Output exactly what appears from the line containing "J1 pin 1: PWR -> +12V" to the end of the data below, and nothing more.

START EXTRACTED DATA

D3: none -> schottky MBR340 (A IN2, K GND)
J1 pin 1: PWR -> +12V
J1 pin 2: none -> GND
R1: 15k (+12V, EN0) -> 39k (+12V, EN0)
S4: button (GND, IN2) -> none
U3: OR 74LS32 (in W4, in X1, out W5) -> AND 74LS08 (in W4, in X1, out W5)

END EXTRACTED DATA

» EXERCISE ANSWER
J1 pin 1: PWR -> +12V
J1 pin 2: none -> GND
R1: 15k (+12V, EN0) -> 39k (+12V, EN0)
S4: button (GND, IN2) -> none
U3: OR 74LS32 (in W4, in X1, out W5) -> AND 74LS08 (in W4, in X1, out W5)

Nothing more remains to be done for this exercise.